# Provided material
════════════════
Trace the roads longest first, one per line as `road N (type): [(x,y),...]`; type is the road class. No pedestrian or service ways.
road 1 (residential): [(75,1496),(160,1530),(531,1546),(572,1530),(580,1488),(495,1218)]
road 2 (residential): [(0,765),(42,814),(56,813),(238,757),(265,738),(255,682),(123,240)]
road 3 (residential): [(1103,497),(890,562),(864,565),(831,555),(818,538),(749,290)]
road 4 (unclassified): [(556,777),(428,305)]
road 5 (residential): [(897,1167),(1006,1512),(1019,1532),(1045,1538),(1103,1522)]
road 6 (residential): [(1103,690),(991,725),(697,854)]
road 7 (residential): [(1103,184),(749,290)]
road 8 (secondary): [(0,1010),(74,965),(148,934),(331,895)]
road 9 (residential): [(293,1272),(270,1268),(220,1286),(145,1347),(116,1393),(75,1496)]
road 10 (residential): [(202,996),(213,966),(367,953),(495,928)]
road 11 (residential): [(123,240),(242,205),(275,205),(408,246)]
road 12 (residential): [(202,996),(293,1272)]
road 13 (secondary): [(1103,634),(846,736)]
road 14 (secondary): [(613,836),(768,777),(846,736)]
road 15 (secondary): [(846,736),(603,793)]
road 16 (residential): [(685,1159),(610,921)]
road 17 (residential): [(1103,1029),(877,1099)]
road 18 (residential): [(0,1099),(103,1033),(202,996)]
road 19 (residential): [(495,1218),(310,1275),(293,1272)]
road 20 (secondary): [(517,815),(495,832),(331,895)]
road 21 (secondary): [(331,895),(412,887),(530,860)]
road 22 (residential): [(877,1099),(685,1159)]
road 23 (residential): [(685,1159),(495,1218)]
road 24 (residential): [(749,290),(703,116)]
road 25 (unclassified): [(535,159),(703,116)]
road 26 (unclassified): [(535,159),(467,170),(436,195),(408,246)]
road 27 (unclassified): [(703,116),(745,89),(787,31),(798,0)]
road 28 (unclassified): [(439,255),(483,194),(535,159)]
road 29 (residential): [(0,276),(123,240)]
════════════════
# Required action
The records are to be retyped exactly. No line may be skipped.

# Result of the task
Trace the roads longest first, one per line as `road N (type): [(x,y),...]`; type is the road class. No pedestrian or service ways.
road 1 (residential): [(75,1496),(160,1530),(531,1546),(572,1530),(580,1488),(495,1218)]
road 2 (residential): [(0,765),(42,814),(56,813),(238,757),(265,738),(255,682),(123,240)]
road 3 (residential): [(1103,497),(890,562),(864,565),(831,555),(818,538),(749,290)]
road 4 (unclassified): [(556,777),(428,305)]
road 5 (residential): [(897,1167),(1006,1512),(1019,1532),(1045,1538),(1103,1522)]
road 6 (residential): [(1103,690),(991,725),(697,854)]
road 7 (residential): [(1103,184),(749,290)]
road 8 (secondary): [(0,1010),(74,965),(148,934),(331,895)]
road 9 (residential): [(293,1272),(270,1268),(220,1286),(145,1347),(116,1393),(75,1496)]
road 10 (residential): [(202,996),(213,966),(367,953),(495,928)]
road 11 (residential): [(123,240),(242,205),(275,205),(408,246)]
road 12 (residential): [(202,996),(293,1272)]
road 13 (secondary): [(1103,634),(846,736)]
road 14 (secondary): [(613,836),(768,777),(846,736)]
road 15 (secondary): [(846,736),(603,793)]
road 16 (residential): [(685,1159),(610,921)]
road 17 (residential): [(1103,1029),(877,1099)]
road 18 (residential): [(0,1099),(103,1033),(202,996)]
road 19 (residential): [(495,1218),(310,1275),(293,1272)]
road 20 (secondary): [(517,815),(495,832),(331,895)]
road 21 (secondary): [(331,895),(412,887),(530,860)]
road 22 (residential): [(877,1099),(685,1159)]
road 23 (residential): [(685,1159),(495,1218)]
road 24 (residential): [(749,290),(703,116)]
road 25 (unclassified): [(535,159),(703,116)]
road 26 (unclassified): [(535,159),(467,170),(436,195),(408,246)]
road 27 (unclassified): [(703,116),(745,89),(787,31),(798,0)]
road 28 (unclassified): [(439,255),(483,194),(535,159)]
road 29 (residential): [(0,276),(123,240)]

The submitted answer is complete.